(Excerpts from a dataset)
----

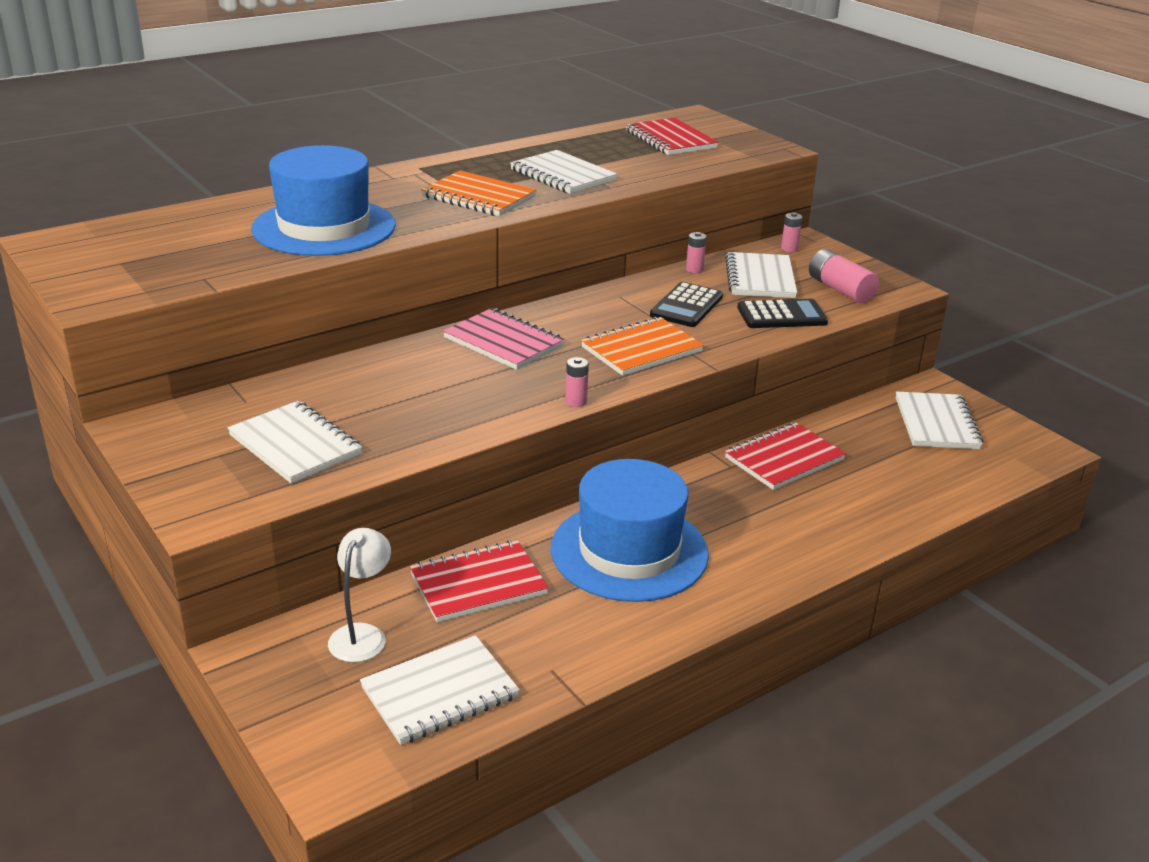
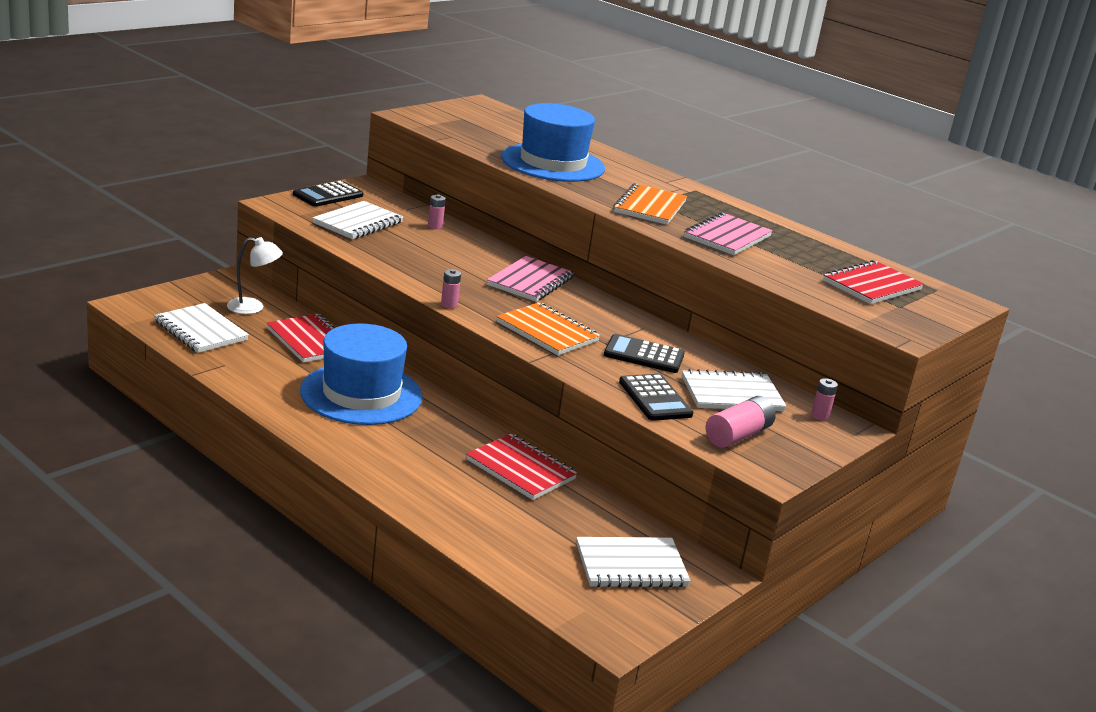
camera: 75 degrees right, 5 degrees down
white notebook [510,150,617,194] -> pink notebook [684,212,773,255]
pink battery [686,232,707,273] -> pink battery moved to [428,194,446,229]
none -> black calculator [293,181,363,207]

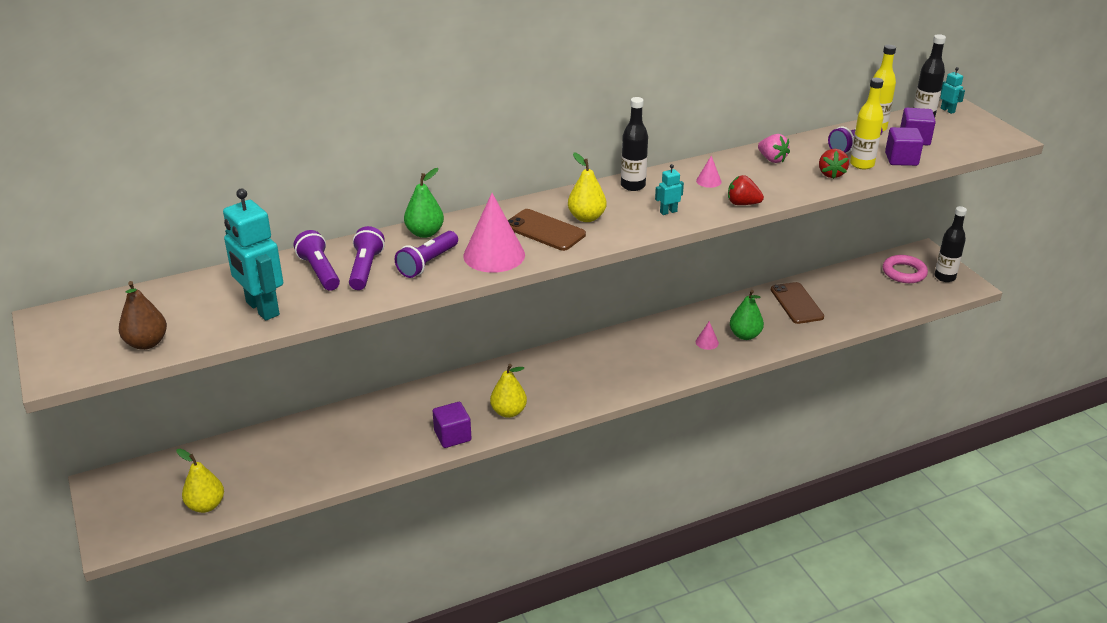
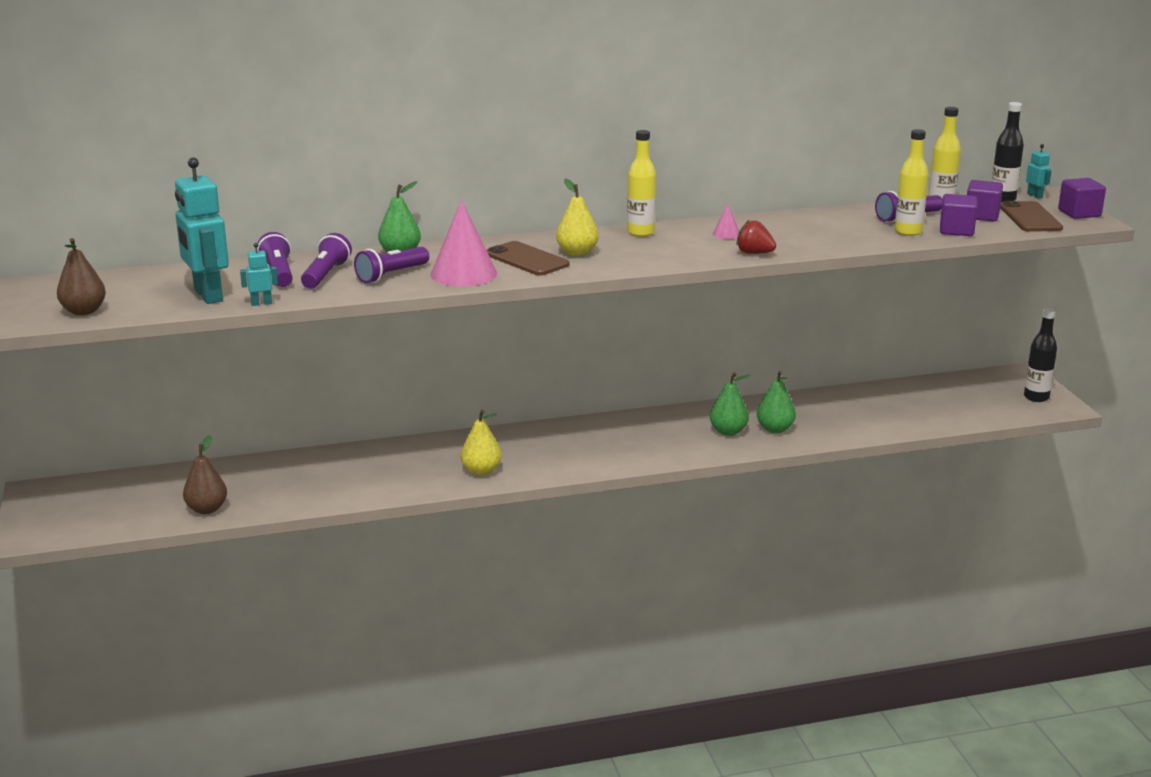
camera: 10 degrees right, 10 degrees down
yellow pear [177,449,224,513] -> none
purple cube [433,402,472,448] -> purple cube moved to [1058,178,1106,219]
black bottle [621,97,648,191] -> yellow bottle [627,130,656,237]
turquoise robot [655,164,684,215] -> turquoise robot moved to [240,243,278,306]
pink cone [696,321,719,350] -> green pear [710,373,751,436]
pink strawberry [758,134,790,163] -> none
brown phone [771,282,824,324] -> brown phone moved to [1000,201,1063,232]
red strawberry [819,149,849,179] -> none
pink ring [883,255,928,283] -> none
none -> brown pear [183,435,227,514]

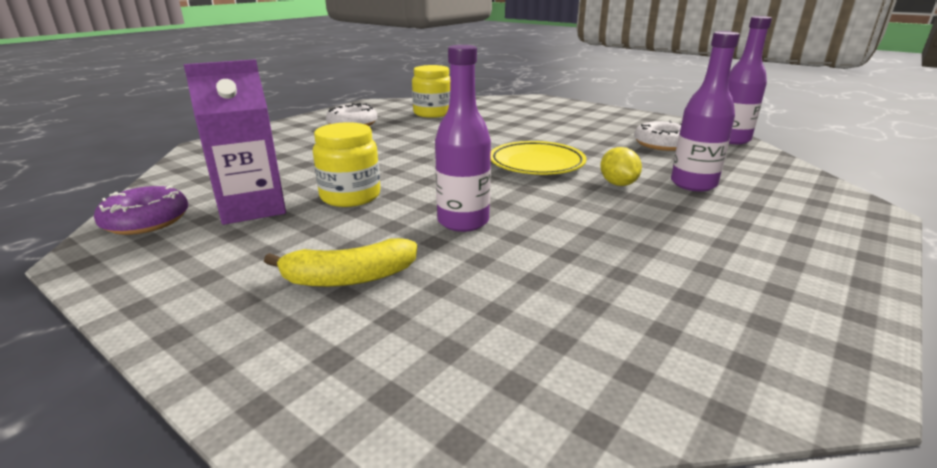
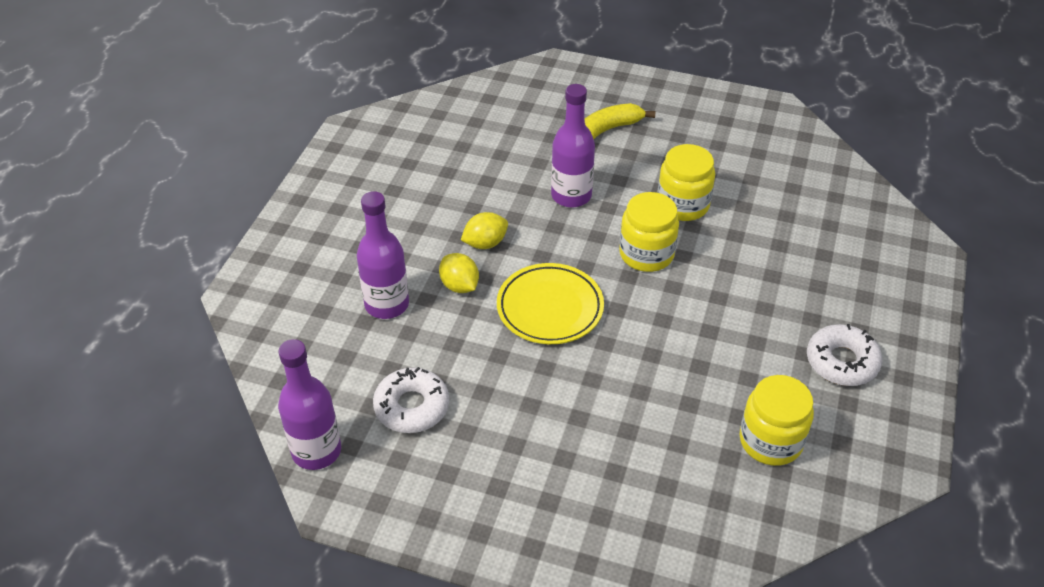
camera: 160 degrees right, 20 degrees up
purple donut [94,185,188,235] -> none
purple carton [184,59,286,225] -> none
none -> yellow lemon [461,212,508,249]
none -> yellow jar [619,192,679,272]

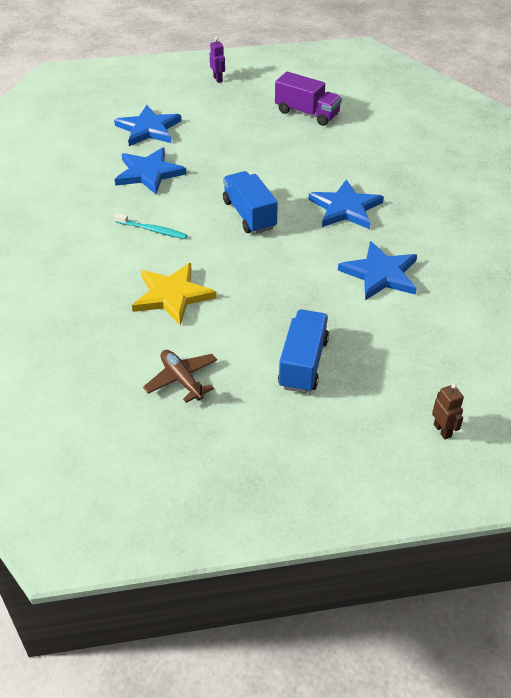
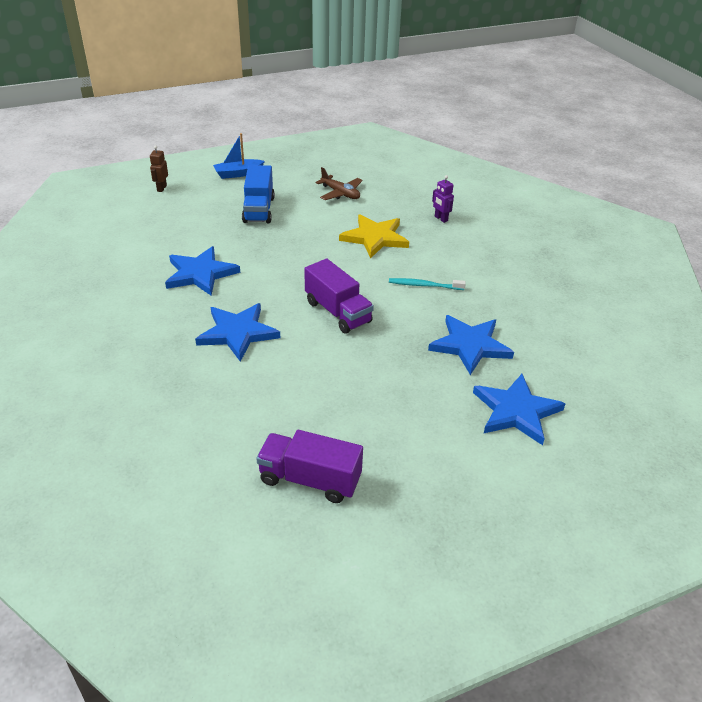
camera: 165 degrees right, 5 degrees down
purple robot [210,37,225,83] -> purple robot moved to [432,175,454,223]
blue truck [223,171,278,234] -> purple truck [304,259,374,333]
brown robot [432,383,464,439] -> brown robot turned 45 degrees clockwise [150,145,168,192]
none -> blue boat [213,133,265,179]

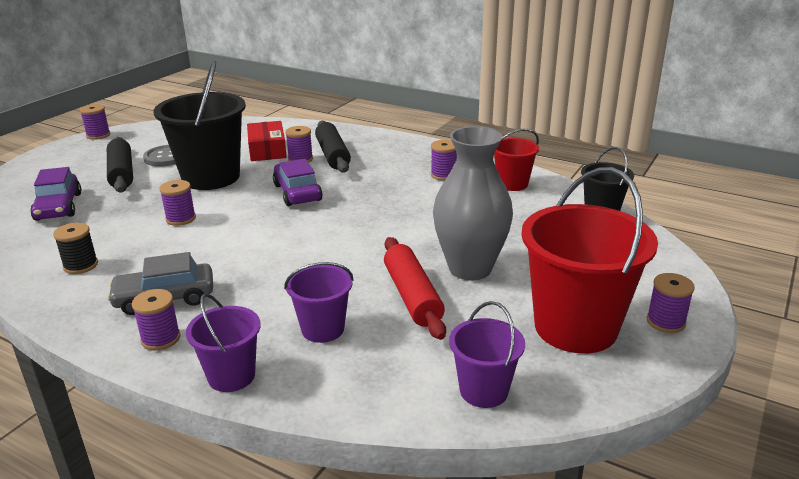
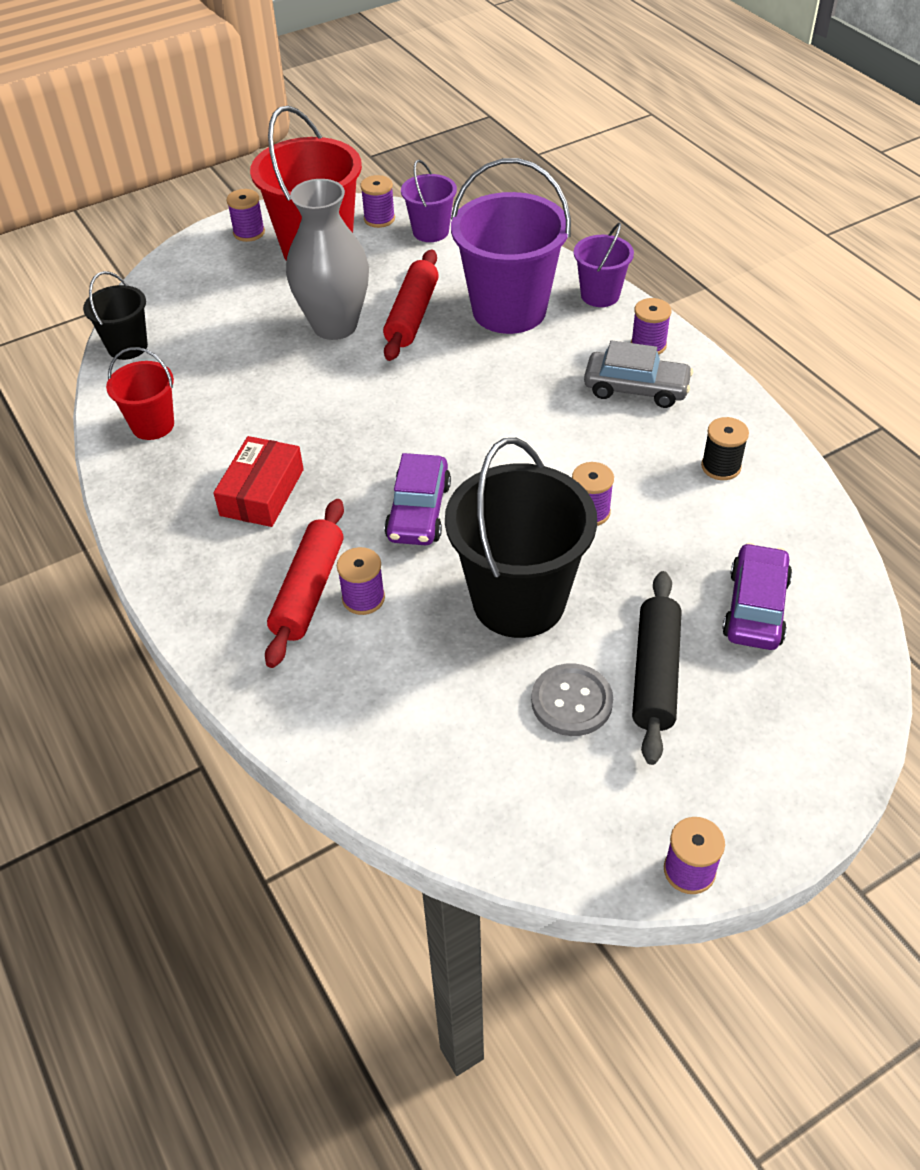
camera: 150 degrees left, 20 degrees up
red box [247,121,287,161] -> red box moved to [213,436,304,527]
purple bucket [284,262,354,343] -> purple bucket [451,158,571,334], size x1.90
black rolling pin [315,121,351,173] -> red rolling pin [265,499,344,668]
purple spool [431,140,457,181] -> purple spool moved to [360,175,395,228]

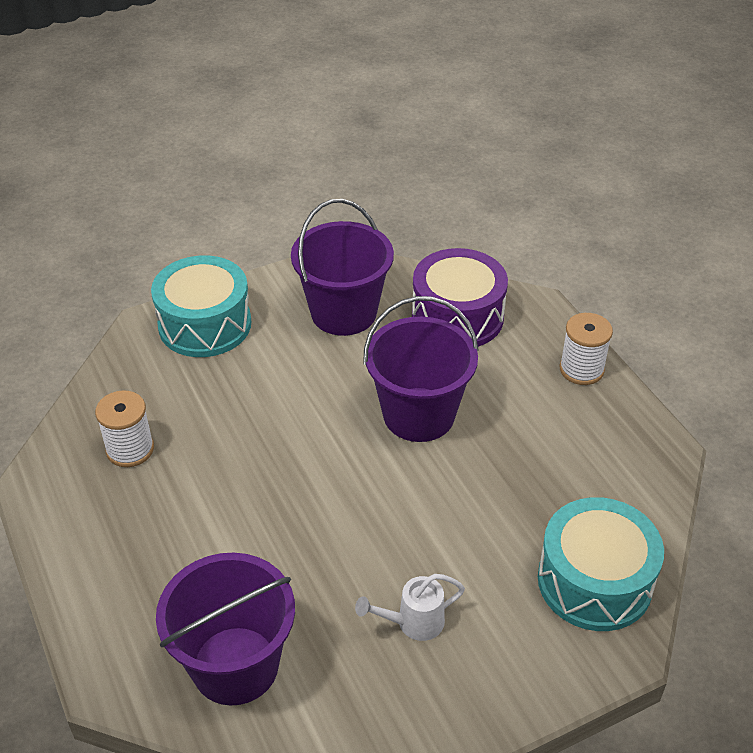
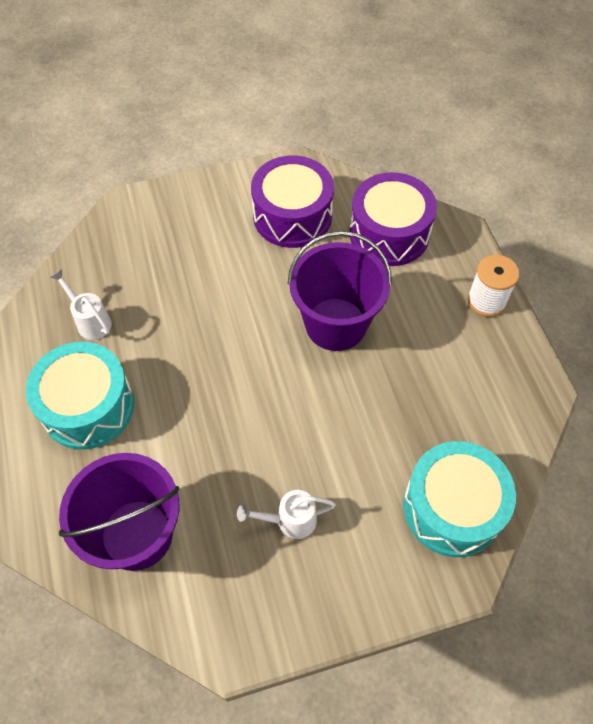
camera: 10 degrees right, 15 degrees up
white spool [95,390,154,467] -> white watering can [50,269,112,340]
turquoise drum [151,255,251,357] -> turquoise drum moved to [26,342,134,450]
purple bucket [291,199,394,336] -> purple drum [251,156,334,248]

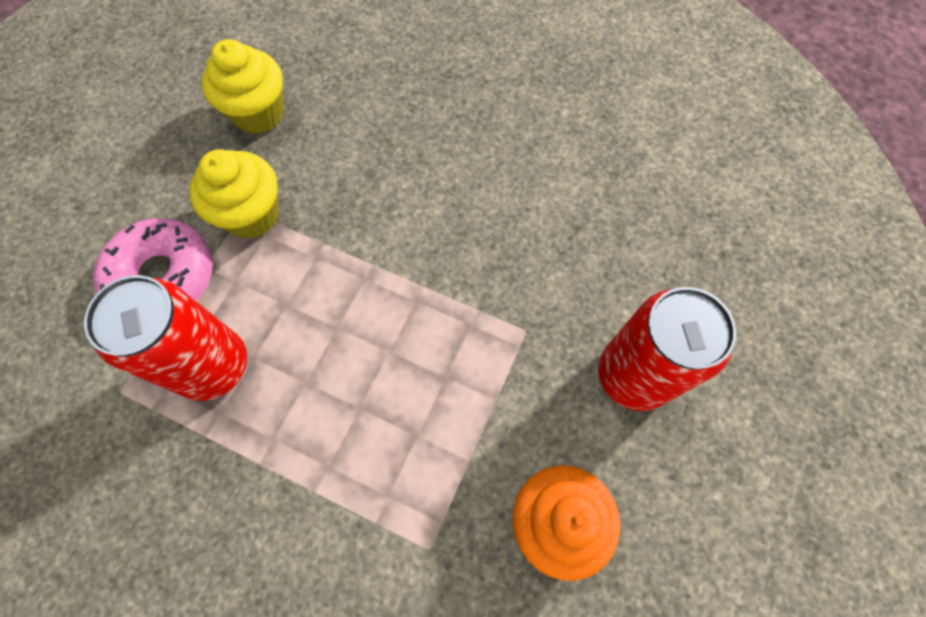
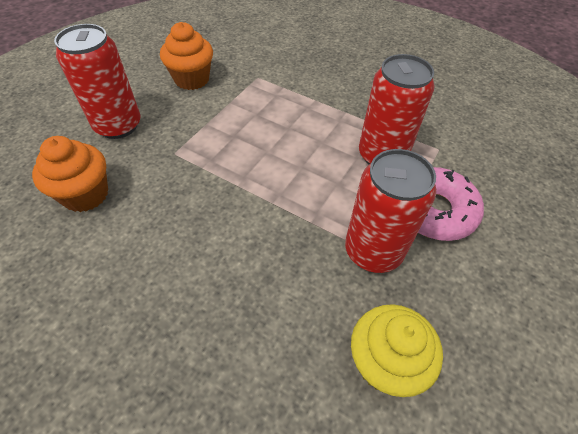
camera: 175 degrees left, 15 degrees down
yellow cupcake [189,149,279,239] -> red can [345,149,436,273]
none -> orange cupcake [32,136,108,212]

----

Each line from the first line of the data above through the one containing "none -> blue boat [213,133,265,179]" must be set down exactly; the pictures must not be.

**Task answer**
camera: 75 degrees right, 5 degrees down
white notebook [510,150,617,194] -> pink notebook [684,212,773,255]
pink battery [686,232,707,273] -> pink battery moved to [428,194,446,229]
none -> black calculator [293,181,363,207]

camera: 10 degrees right, 10 degrees down
yellow pear [177,449,224,513] -> none
purple cube [433,402,472,448] -> purple cube moved to [1058,178,1106,219]
black bottle [621,97,648,191] -> yellow bottle [627,130,656,237]
turquoise robot [655,164,684,215] -> turquoise robot moved to [240,243,278,306]
pink cone [696,321,719,350] -> green pear [710,373,751,436]
pink strawberry [758,134,790,163] -> none
brown phone [771,282,824,324] -> brown phone moved to [1000,201,1063,232]
red strawberry [819,149,849,179] -> none
pink ring [883,255,928,283] -> none
none -> brown pear [183,435,227,514]

camera: 160 degrees right, 20 degrees up
purple donut [94,185,188,235] -> none
purple carton [184,59,286,225] -> none
none -> yellow lemon [461,212,508,249]
none -> yellow jar [619,192,679,272]

camera: 165 degrees right, 5 degrees down
purple robot [210,37,225,83] -> purple robot moved to [432,175,454,223]
blue truck [223,171,278,234] -> purple truck [304,259,374,333]
brown robot [432,383,464,439] -> brown robot turned 45 degrees clockwise [150,145,168,192]
none -> blue boat [213,133,265,179]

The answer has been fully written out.